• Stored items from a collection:
--- START ---

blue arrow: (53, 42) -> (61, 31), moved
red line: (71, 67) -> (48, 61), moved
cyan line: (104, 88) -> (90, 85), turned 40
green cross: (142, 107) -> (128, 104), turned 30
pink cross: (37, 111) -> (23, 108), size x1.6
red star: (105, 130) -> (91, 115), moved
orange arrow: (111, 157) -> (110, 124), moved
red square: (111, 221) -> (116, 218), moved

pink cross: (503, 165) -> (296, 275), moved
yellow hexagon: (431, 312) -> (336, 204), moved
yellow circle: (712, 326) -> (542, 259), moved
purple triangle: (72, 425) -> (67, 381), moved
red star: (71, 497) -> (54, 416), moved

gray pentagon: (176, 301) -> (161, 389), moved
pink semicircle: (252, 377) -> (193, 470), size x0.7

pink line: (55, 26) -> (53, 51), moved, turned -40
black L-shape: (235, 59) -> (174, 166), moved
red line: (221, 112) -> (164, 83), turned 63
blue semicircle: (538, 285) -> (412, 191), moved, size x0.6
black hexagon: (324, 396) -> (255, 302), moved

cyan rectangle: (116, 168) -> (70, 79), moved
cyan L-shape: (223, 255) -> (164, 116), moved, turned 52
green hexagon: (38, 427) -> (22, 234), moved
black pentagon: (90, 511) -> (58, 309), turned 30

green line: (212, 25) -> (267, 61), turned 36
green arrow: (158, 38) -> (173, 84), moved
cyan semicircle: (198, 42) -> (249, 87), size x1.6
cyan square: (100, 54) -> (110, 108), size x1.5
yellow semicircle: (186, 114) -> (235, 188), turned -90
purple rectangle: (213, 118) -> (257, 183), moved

--- END ---

• What the exercise asks: Report every line of the records that contains the word "cross".

• Task solution:
green cross: (142, 107) -> (128, 104), turned 30
pink cross: (37, 111) -> (23, 108), size x1.6
pink cross: (503, 165) -> (296, 275), moved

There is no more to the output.